◆ BRIEF
Return the lines below that carry the word "cube".

─── EXTRACTED ENTRIES

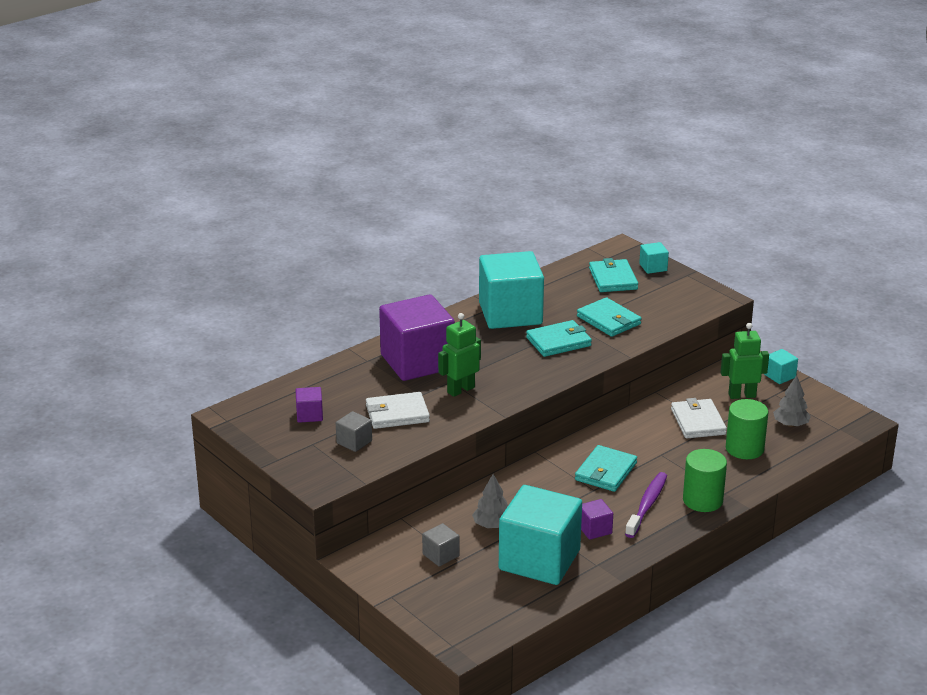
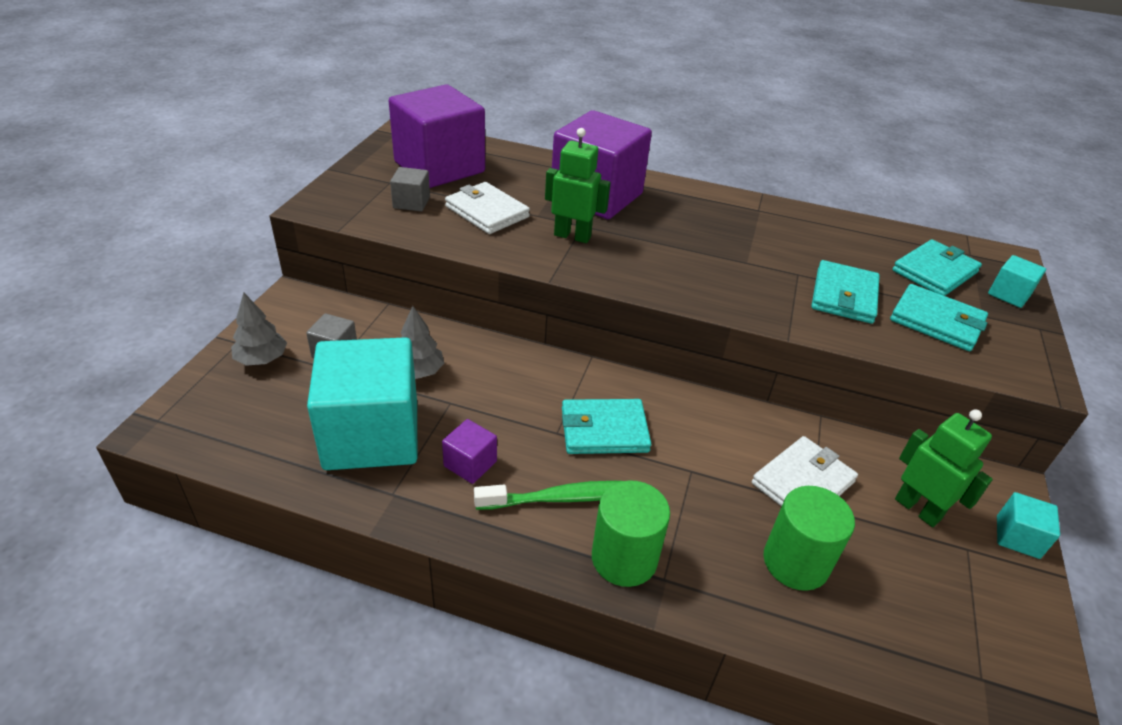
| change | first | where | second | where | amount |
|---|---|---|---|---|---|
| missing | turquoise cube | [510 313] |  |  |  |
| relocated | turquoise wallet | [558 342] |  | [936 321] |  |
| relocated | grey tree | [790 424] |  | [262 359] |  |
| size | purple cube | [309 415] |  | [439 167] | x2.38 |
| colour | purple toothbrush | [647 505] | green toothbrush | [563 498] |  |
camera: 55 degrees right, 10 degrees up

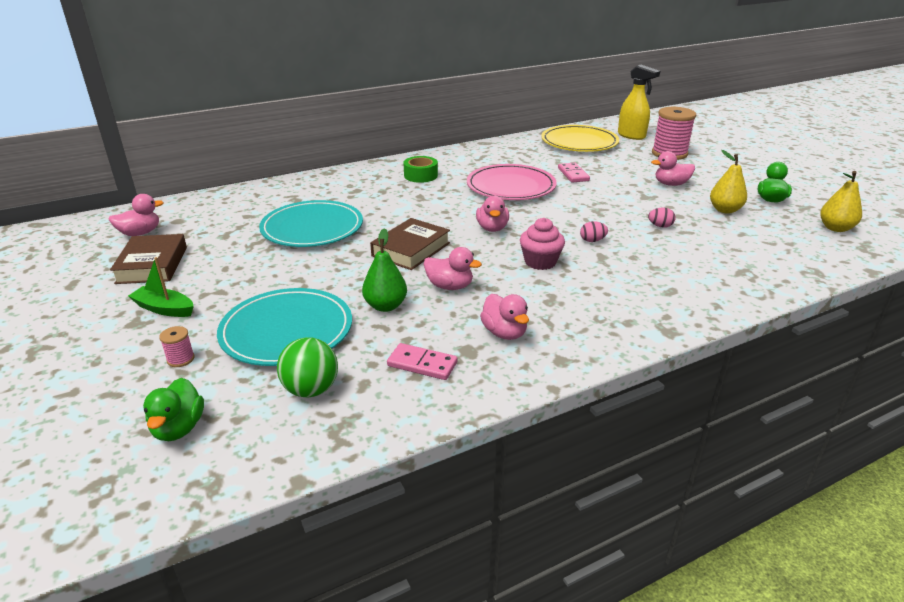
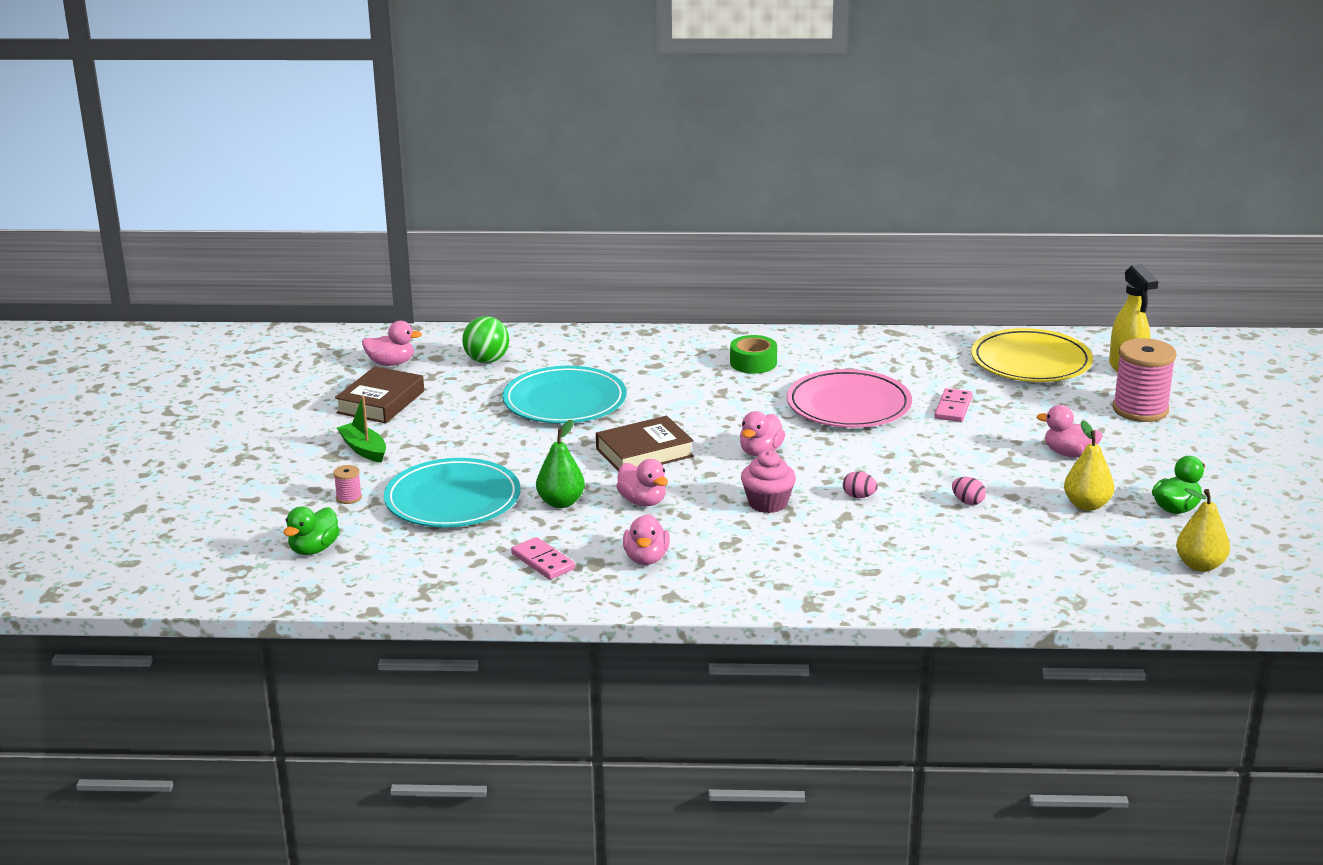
| change | first | where | second | where | amount |
|---|---|---|---|---|---|
| relocated | green ball | [311 390] |  | [487 361] |  |
camera: 30 degrees right, 5 degrees down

──────

◆ ANSWER FOR THIS EXERCISE
| missing | turquoise cube | [510 313] |  |  |  |
| size | purple cube | [309 415] |  | [439 167] | x2.38 |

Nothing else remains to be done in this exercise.